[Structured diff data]

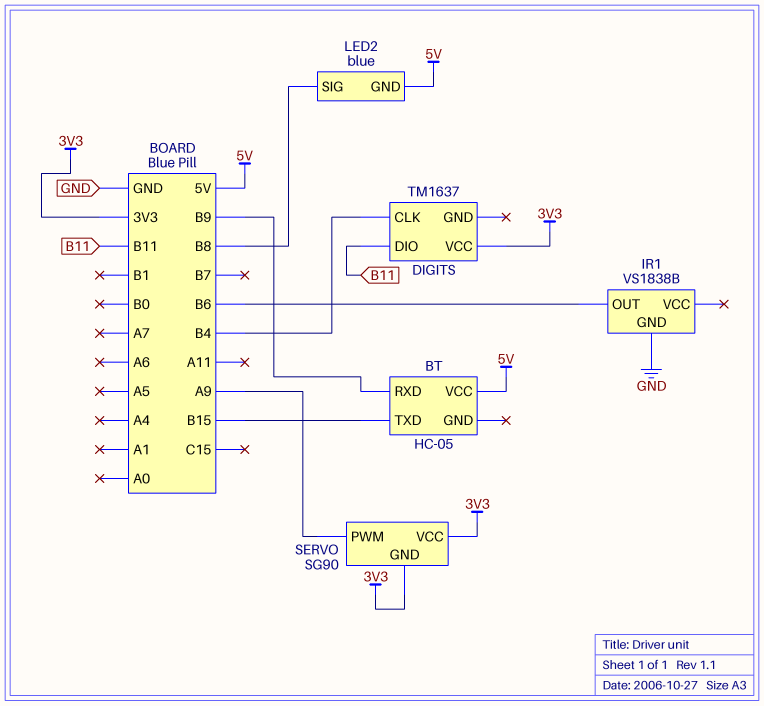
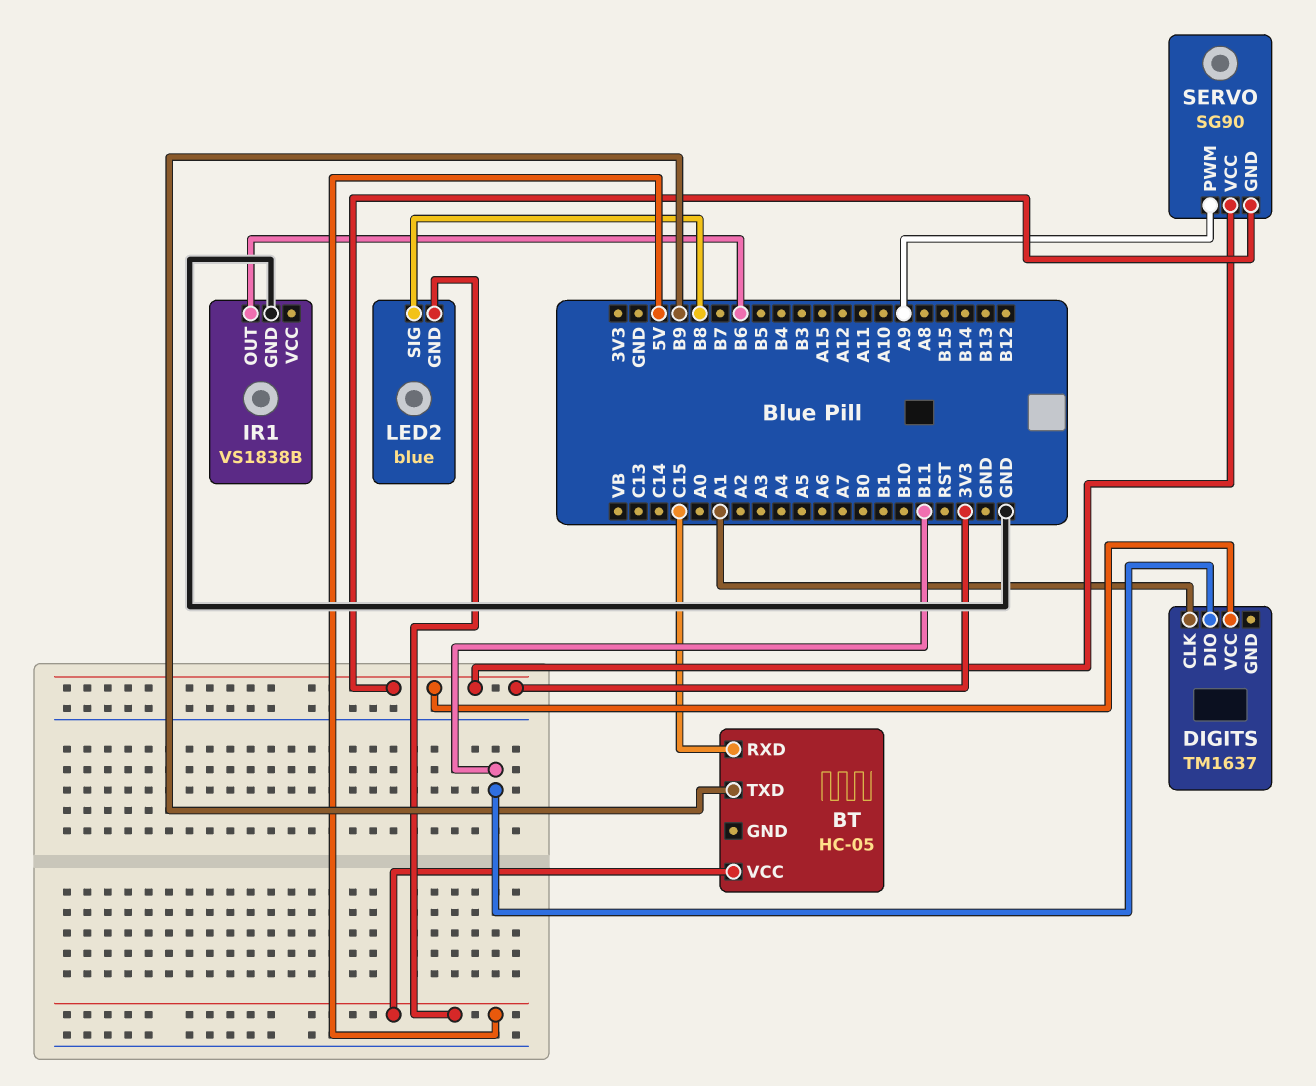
BT pin RXD: B9 -> C15
BT pin TXD: B15 -> B9
DIGITS pin CLK: B4 -> A1

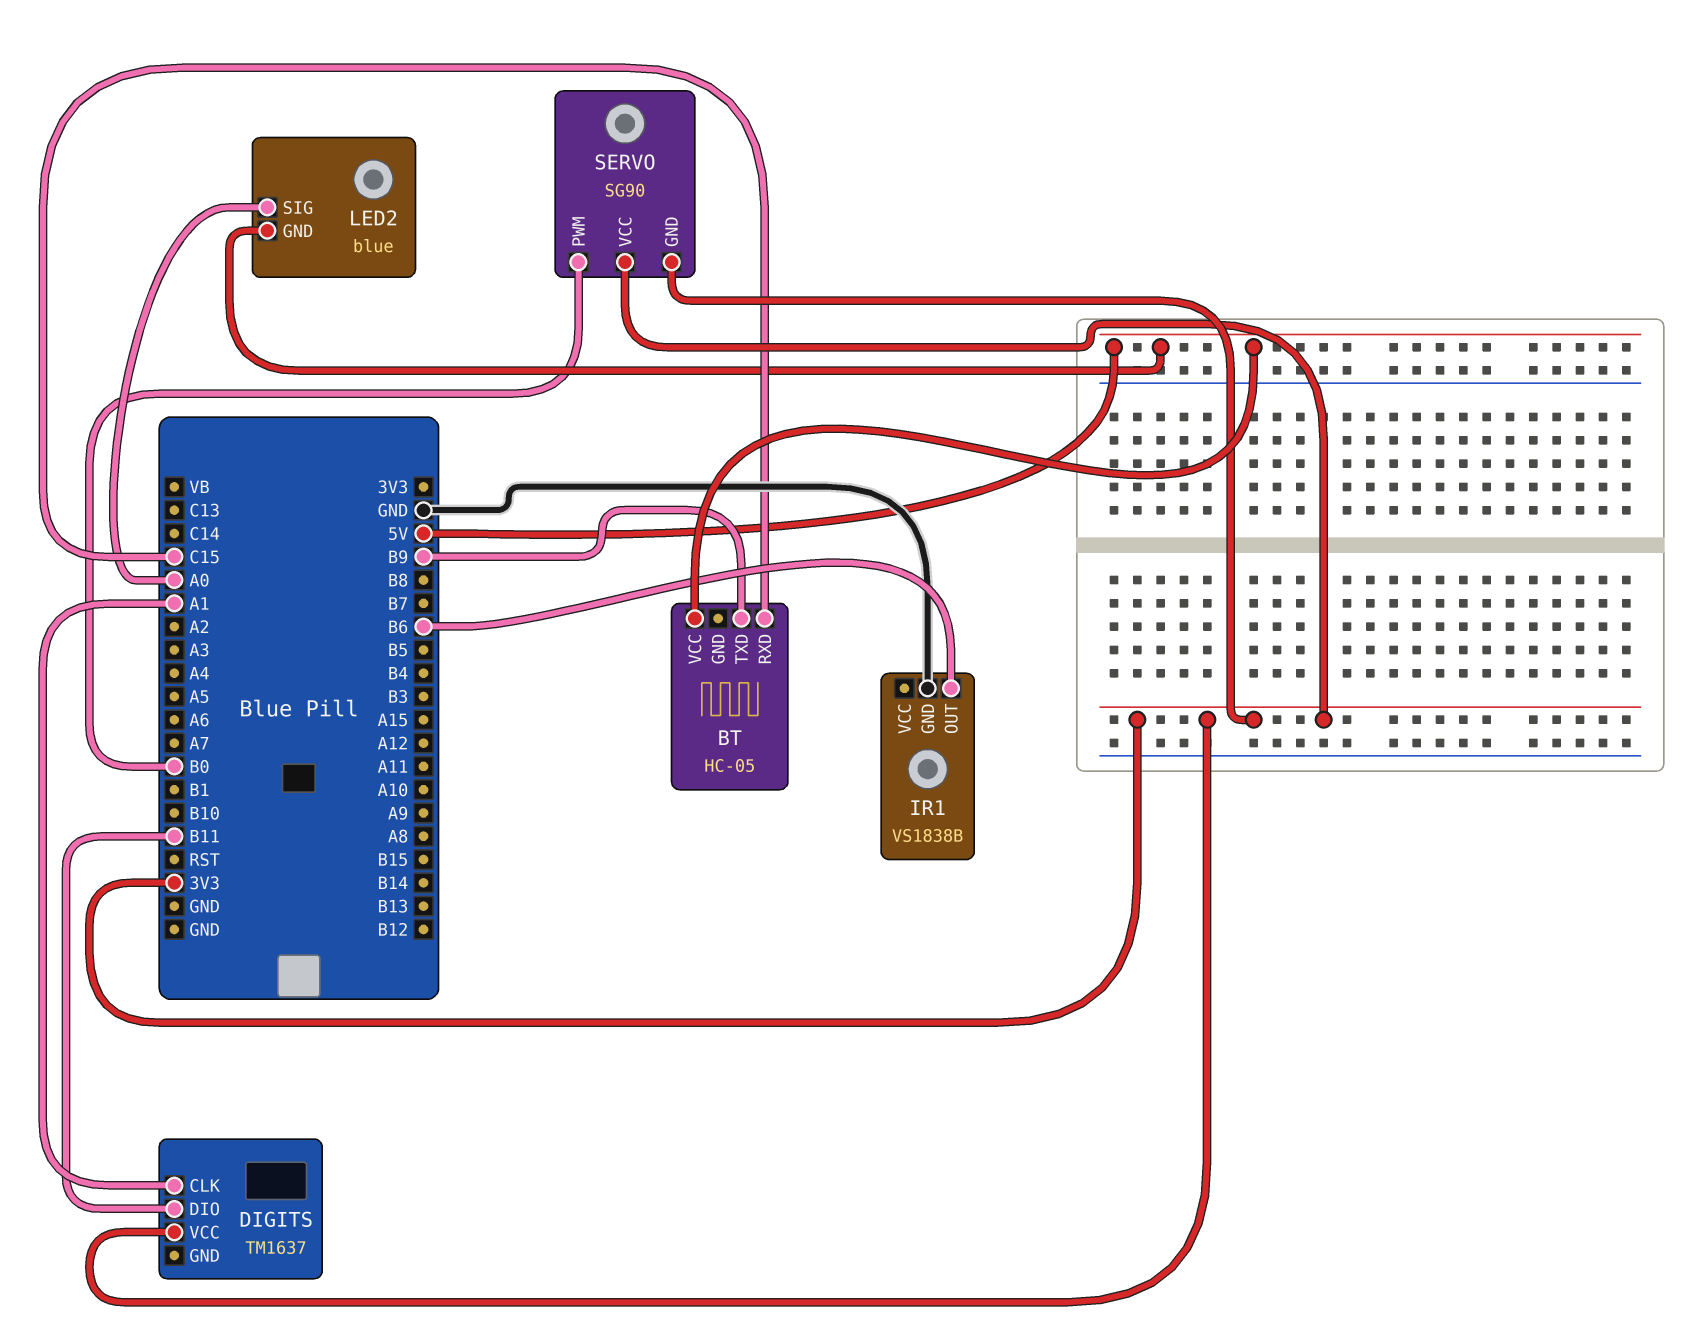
LED2 pin SIG: B8 -> A0
SERVO pin PWM: A9 -> B0

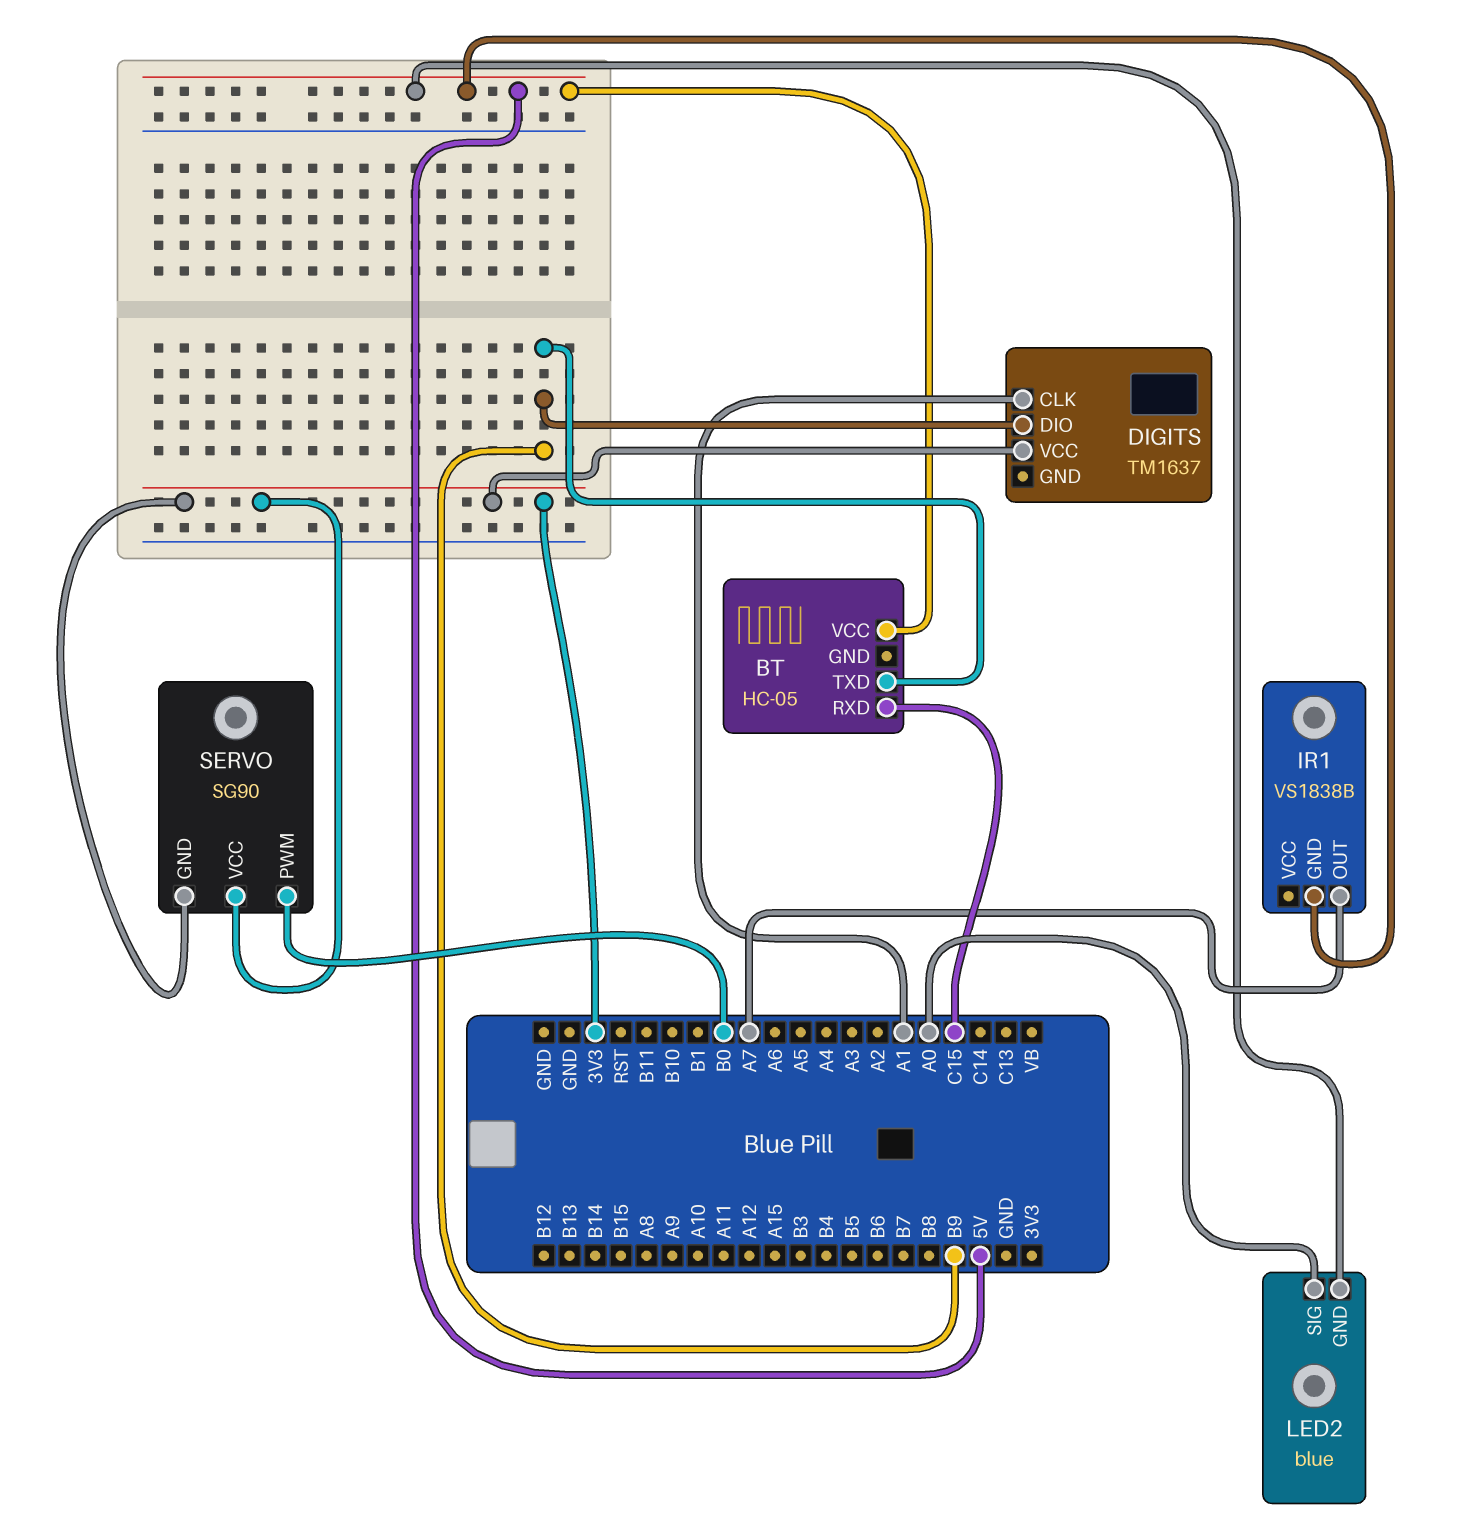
DIGITS pin DIO: B11 -> B9
IR1 pin GND: GND -> 5V
IR1 pin OUT: B6 -> A7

# Assignment
Each line of the data that has the string "DIGITS" counts once; give the total and nothing else.

# Result
2